Task directions
Nothing but the records, repeated word for word and free of pictures, belongs in the answer.

*** Opening Data for this exercise ***

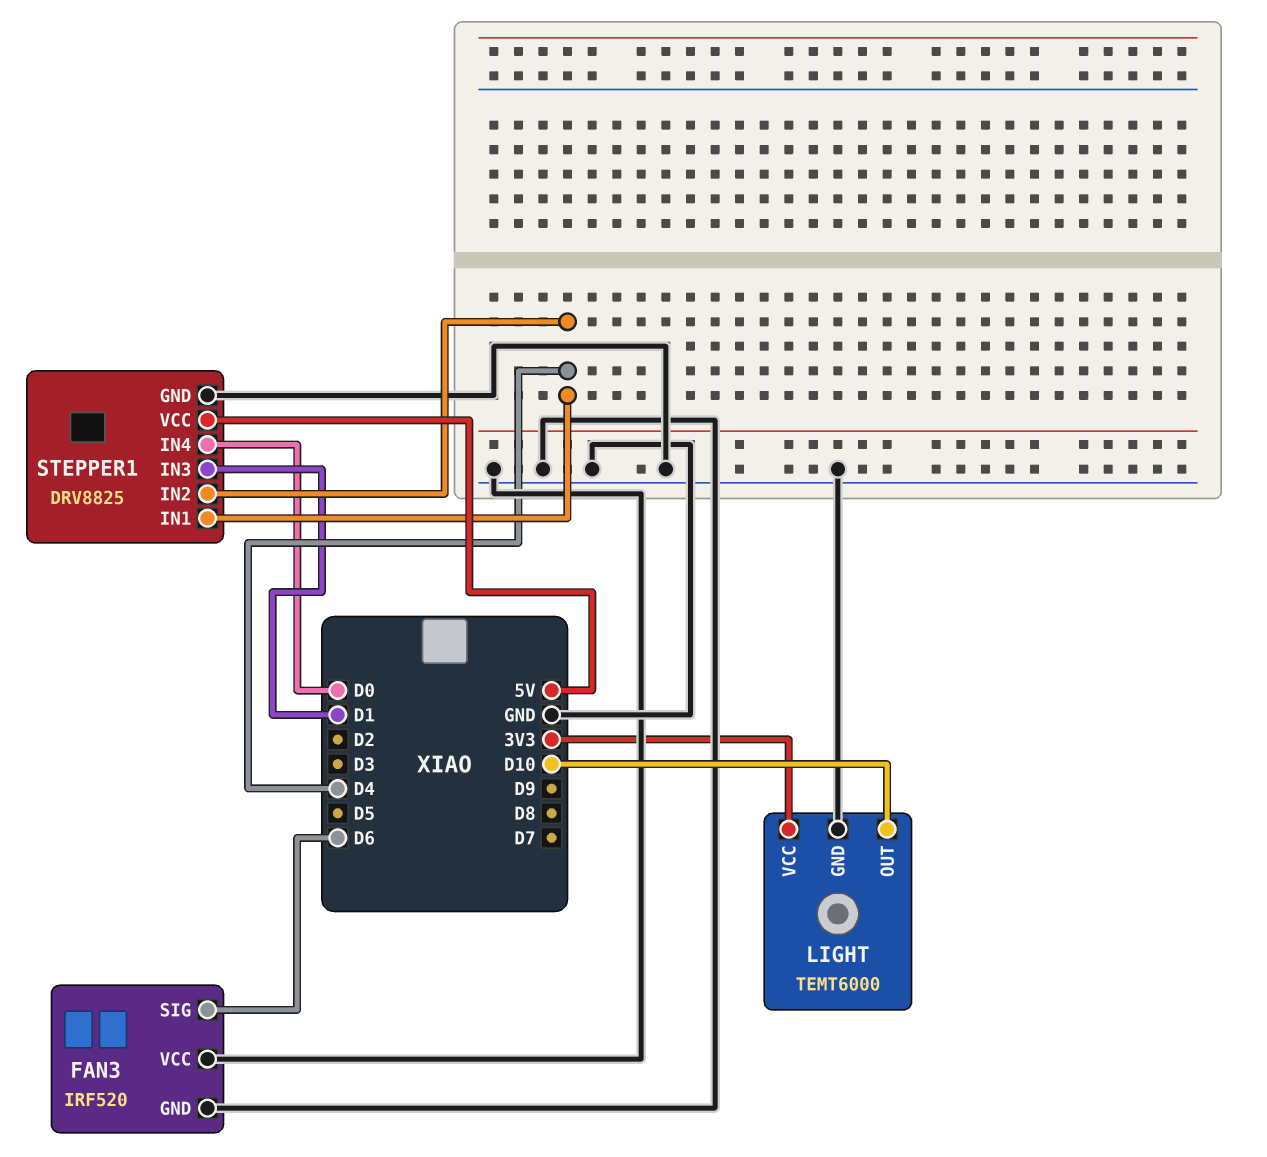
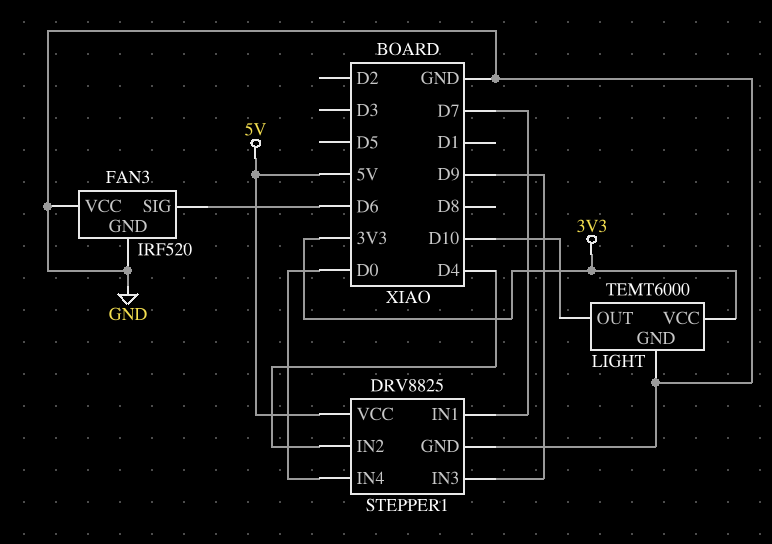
STEPPER1 pin IN1: D4 -> D7
STEPPER1 pin IN3: D1 -> D9

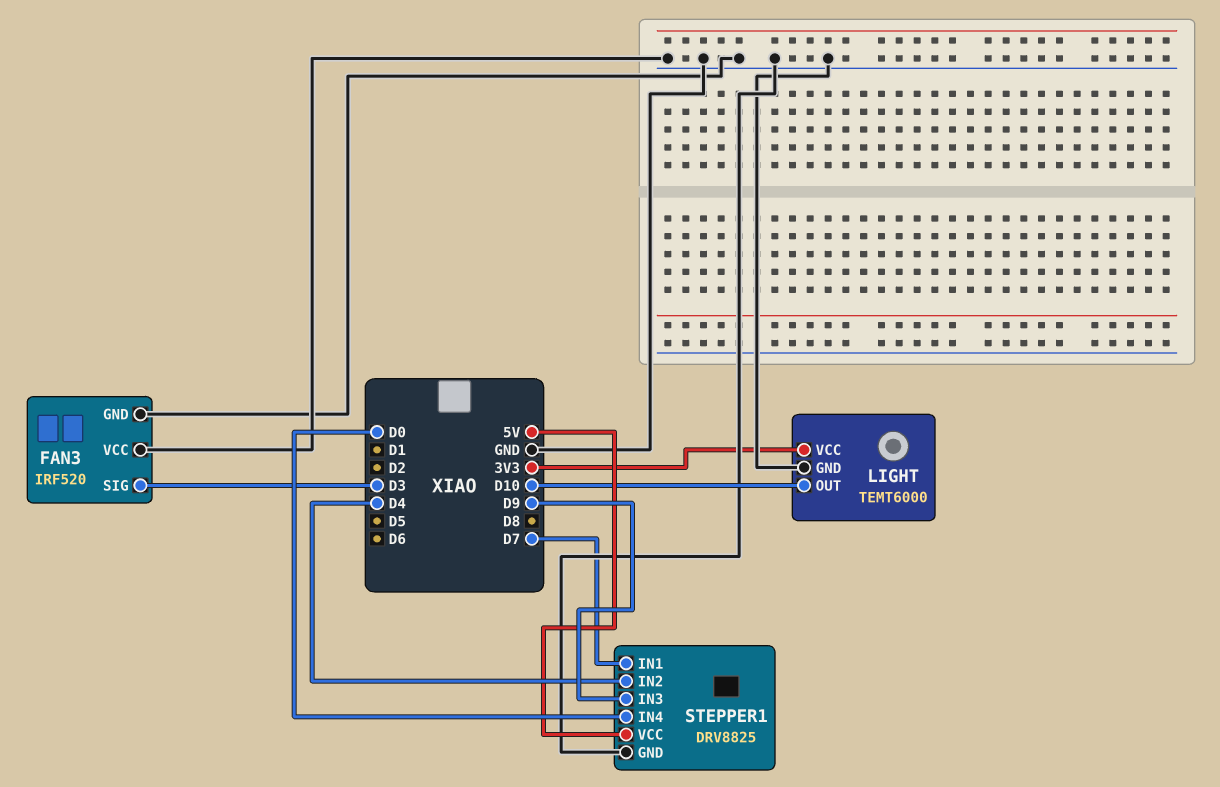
FAN3 pin SIG: D6 -> D3

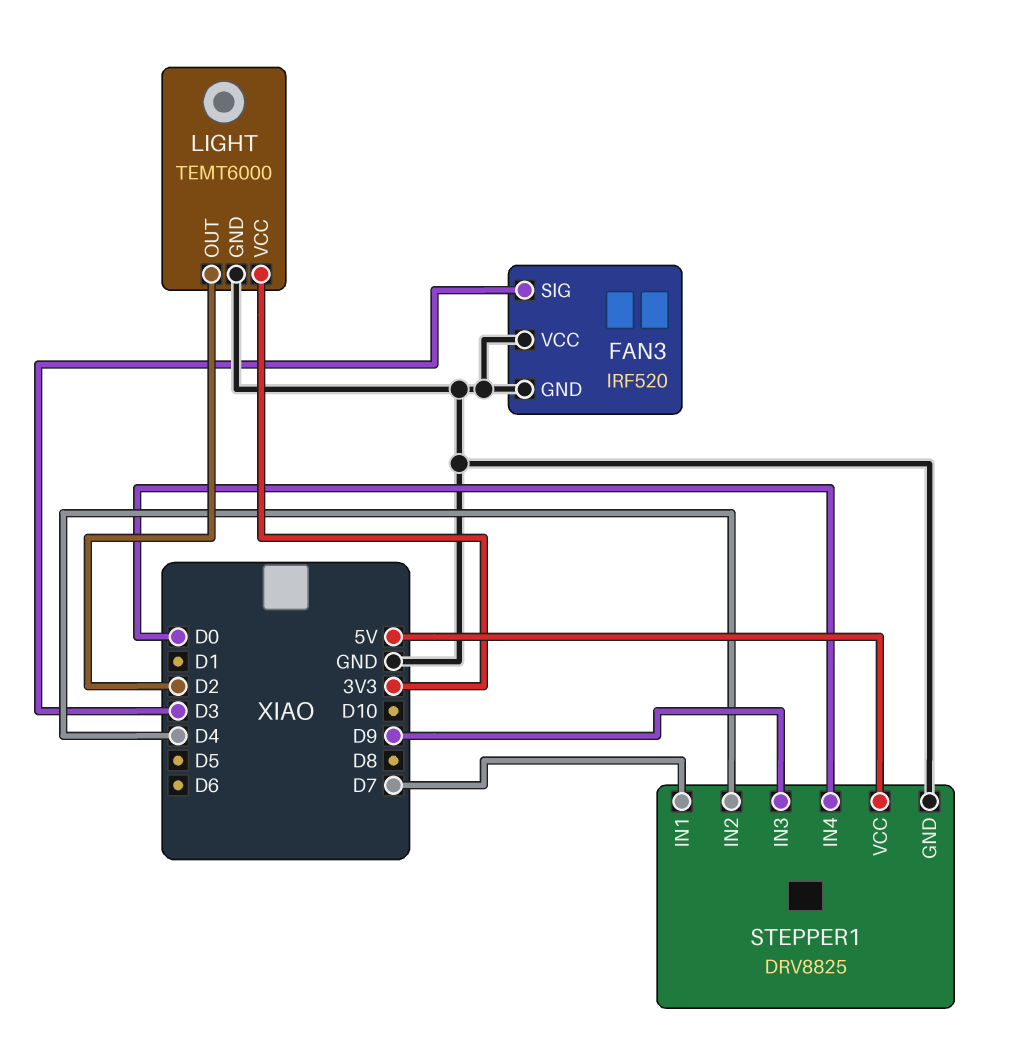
LIGHT pin OUT: D10 -> D2

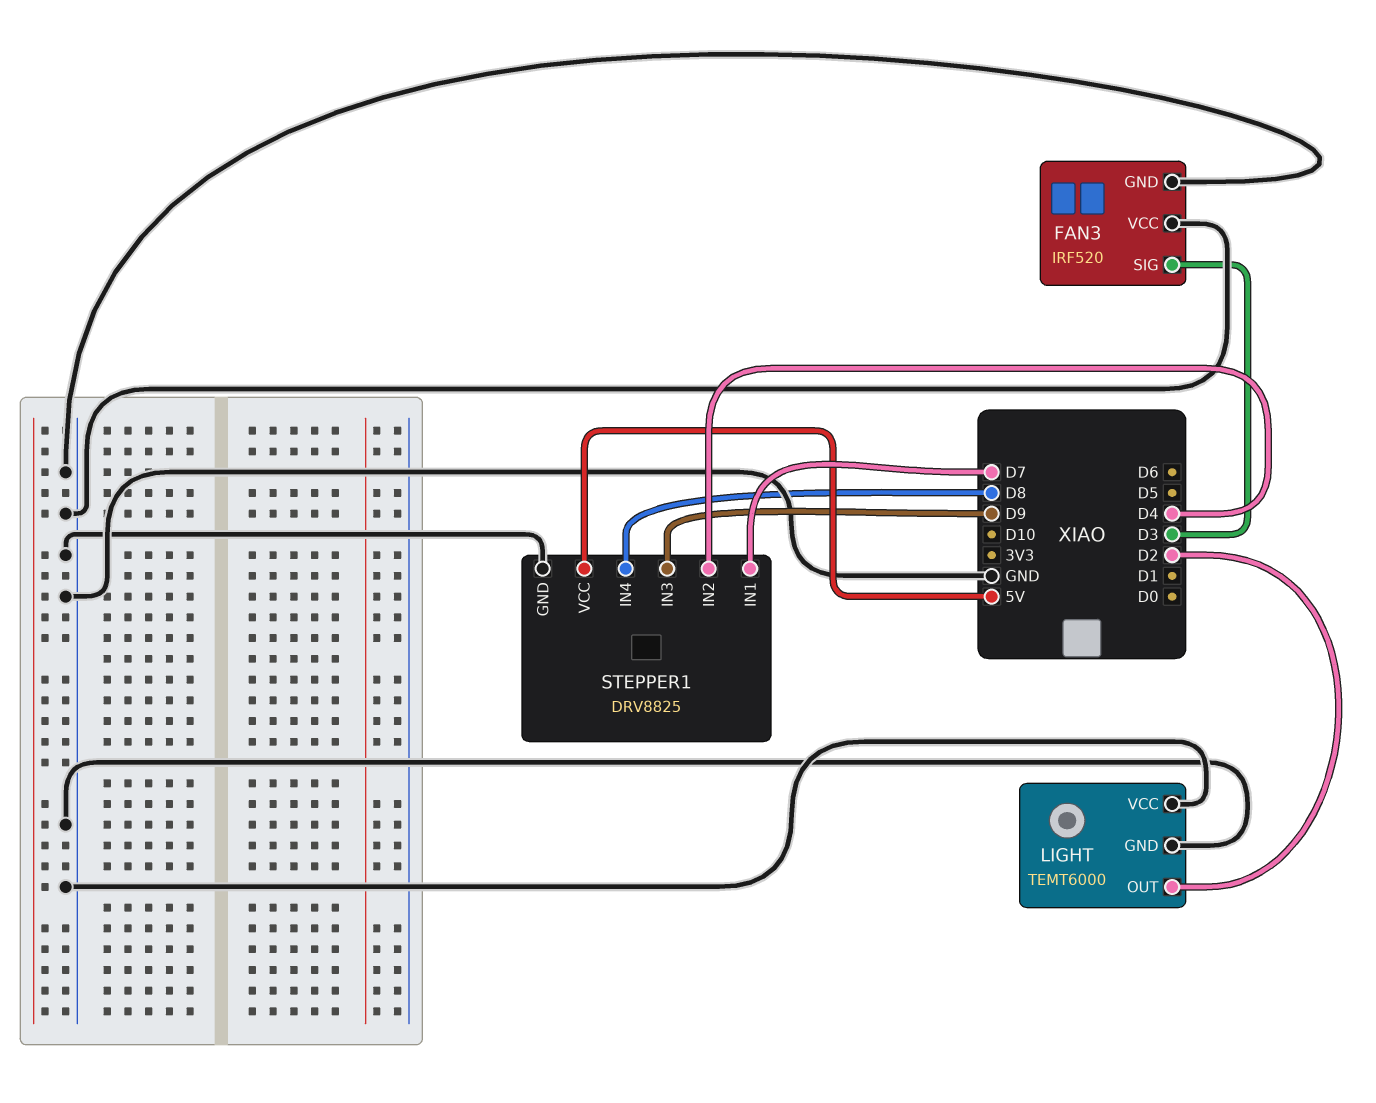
LIGHT pin VCC: 3V3 -> GND
STEPPER1 pin IN4: D0 -> D8

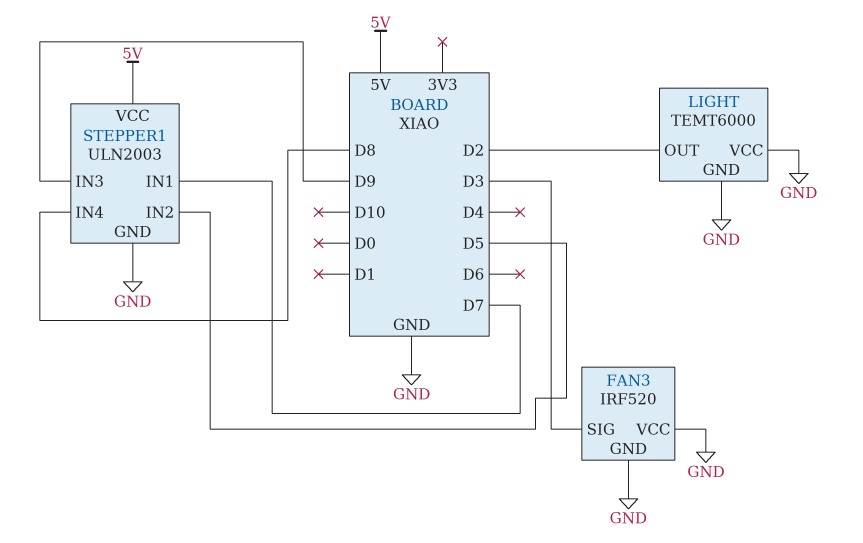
STEPPER1: DRV8825 -> ULN2003
STEPPER1 pin IN2: D4 -> D5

*** Closing Data for this exercise ***

Solution to this exercise
STEPPER1 pin IN1: D4 -> D7
STEPPER1 pin IN3: D1 -> D9

FAN3 pin SIG: D6 -> D3

LIGHT pin OUT: D10 -> D2

LIGHT pin VCC: 3V3 -> GND
STEPPER1 pin IN4: D0 -> D8

STEPPER1: DRV8825 -> ULN2003
STEPPER1 pin IN2: D4 -> D5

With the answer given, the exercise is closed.